(MATERIAL PROVIDED)
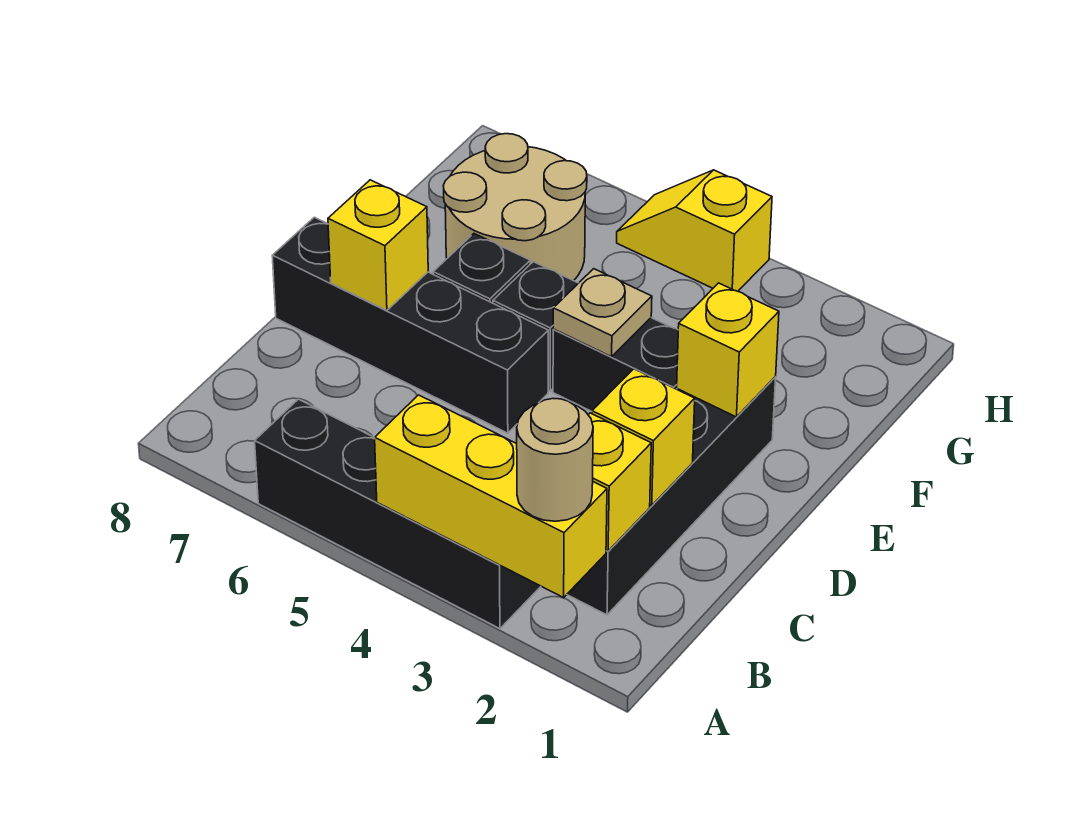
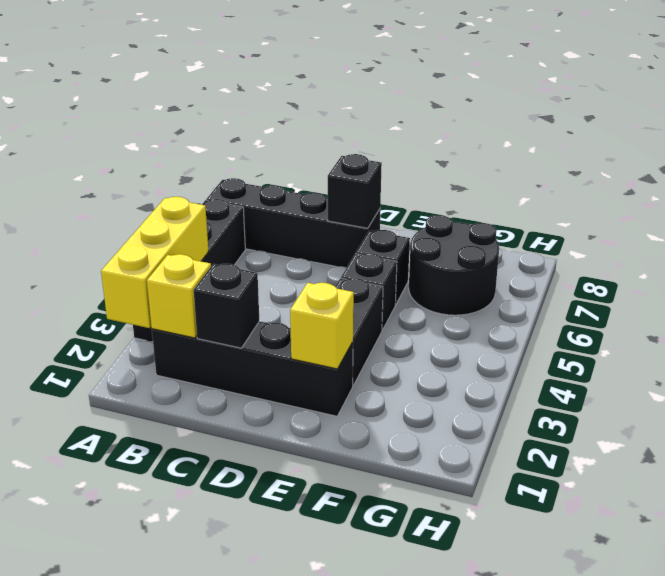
tan round brick A2 level 3 -> none
yellow brick C2 level 2 -> black brick C2 level 2
black brick D5:D8 level 1 -> black brick A7:D7 level 1
yellow brick D7 level 2 -> black brick D7 level 2
tan plate E4 level 2 -> none
tan round brick F6:G7 level 1 -> black round brick F6:G7 level 1
yellow slope H4:H5 level 1 top 4 -> none

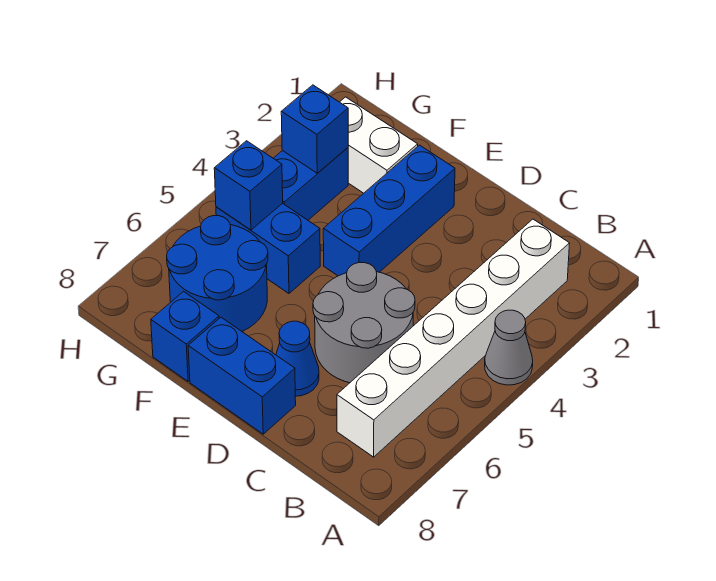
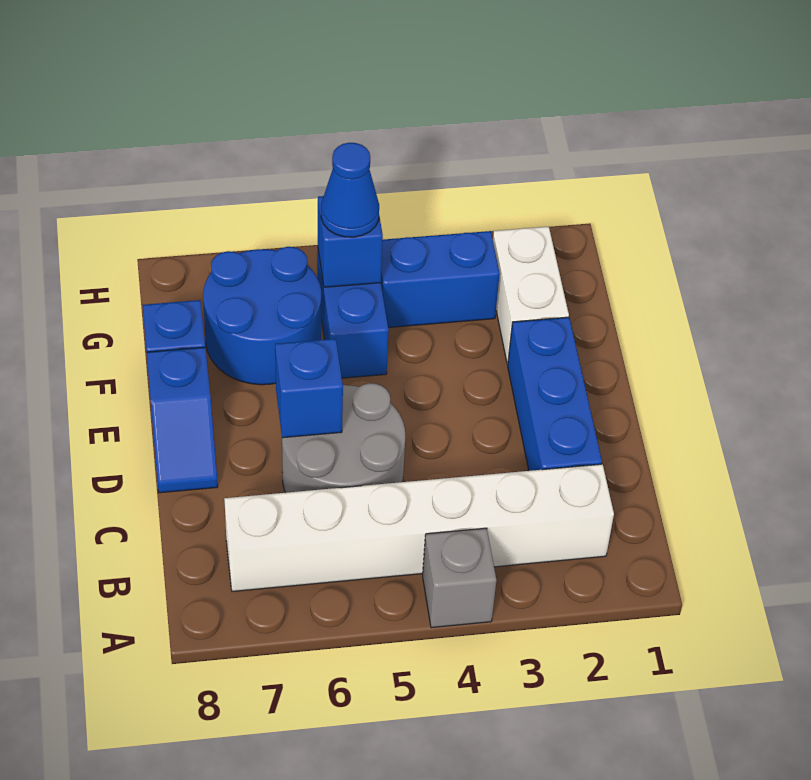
grey cone A4 level 1 -> grey brick A4 level 1
blue cone D7 level 1 -> blue cone G5 level 3
blue brick D8:E8 level 1 -> blue slope D8:E8 level 1 top E
blue brick E2:E4 level 1 -> blue brick C2:E2 level 1
blue brick G3 level 2 -> blue brick D6 level 2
(End MATERIAL PROVIDED)
EXERCISE REQUIREMENTS:
Copy out each line of the entries above that holds "yellow".

SOLUTION FOR THIS PROBLEM:
yellow brick C2 level 2 -> black brick C2 level 2
yellow brick D7 level 2 -> black brick D7 level 2
yellow slope H4:H5 level 1 top 4 -> none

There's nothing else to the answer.